AVAILABLE RECORDS:

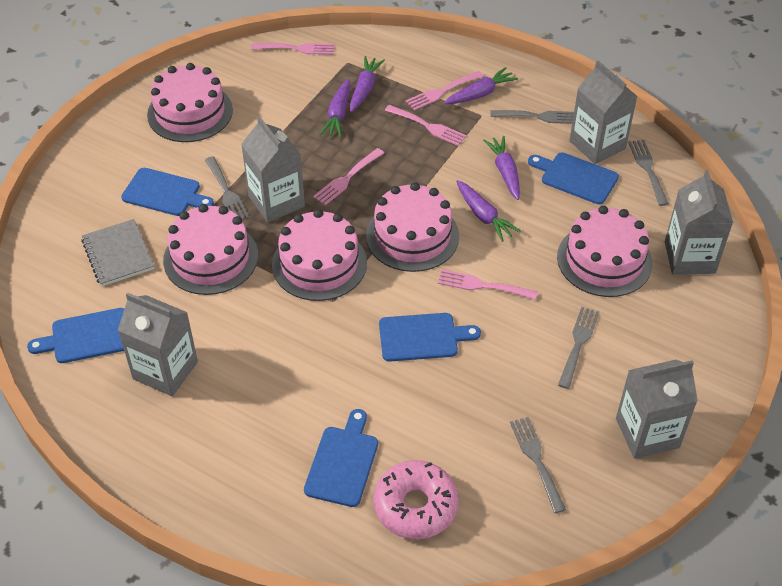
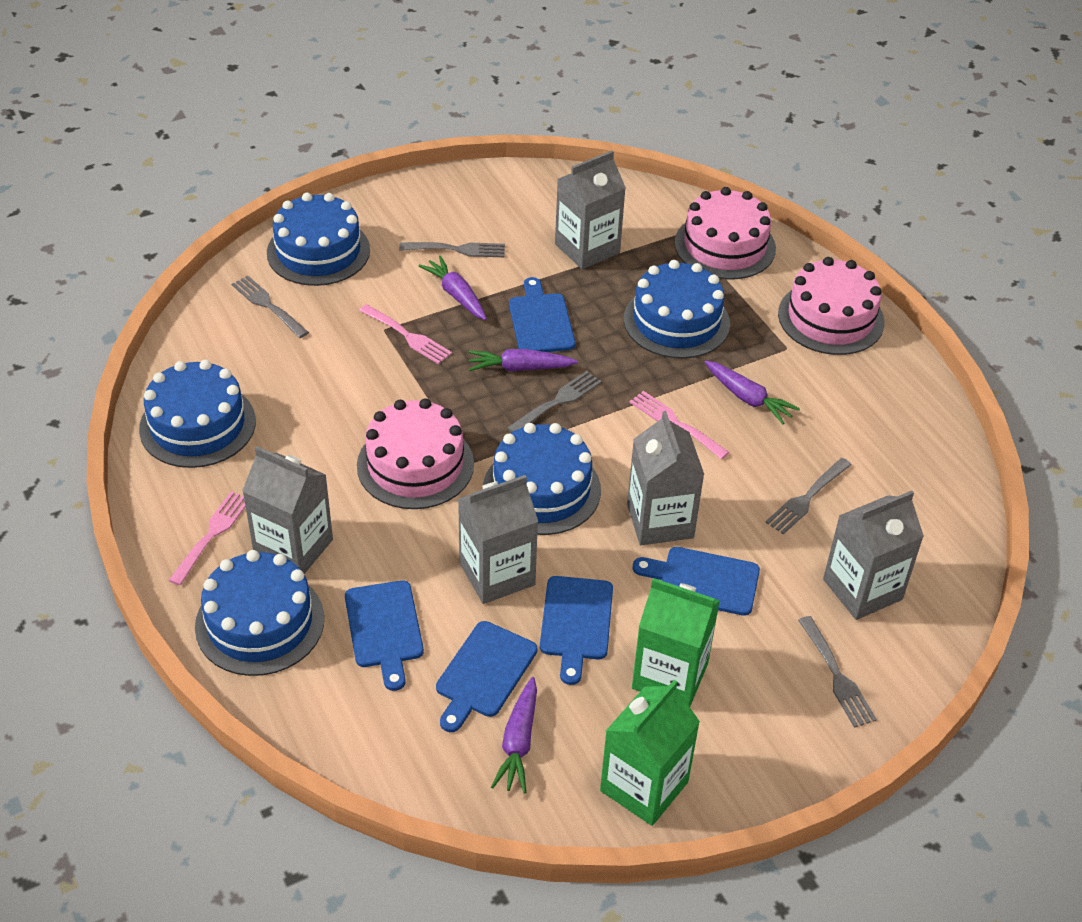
blue cake: 0 -> 5
green carton: 0 -> 2
grey notebook: 1 -> 0
pink cake: 5 -> 3
pink donut: 1 -> 0
pink fork: 5 -> 3
purple carrot: 5 -> 4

TASK TO CARRY OUT:
Your reply must be one number: how many lines of the material hold the string "pink".

SOLUTION BELOW:
3